--- START ---
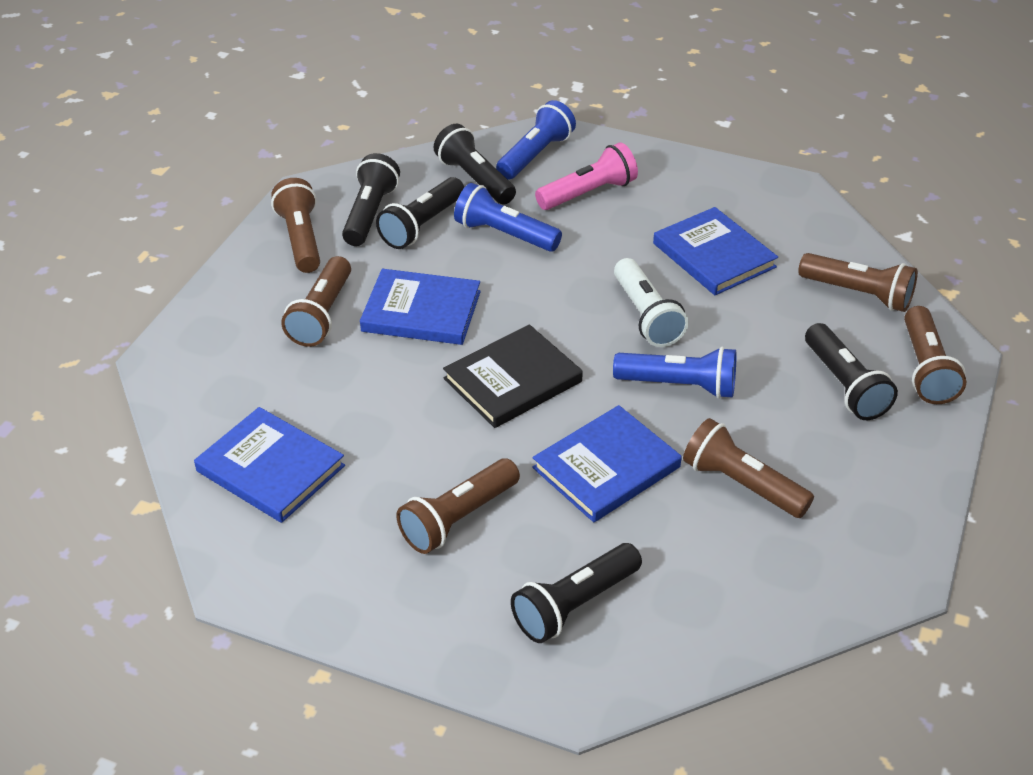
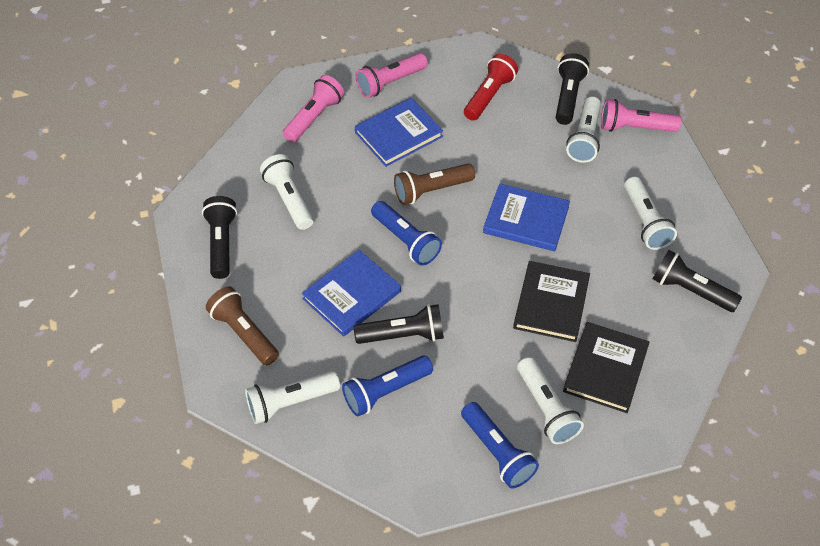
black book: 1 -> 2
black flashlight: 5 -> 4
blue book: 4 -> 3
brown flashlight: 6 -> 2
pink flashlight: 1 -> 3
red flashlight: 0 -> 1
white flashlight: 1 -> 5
--- END ---
### [What this task involves]
Above are the records; copy exactly the lines from the one with "blue book: 4 -> 3" through the final line.

### [Answer below]
blue book: 4 -> 3
brown flashlight: 6 -> 2
pink flashlight: 1 -> 3
red flashlight: 0 -> 1
white flashlight: 1 -> 5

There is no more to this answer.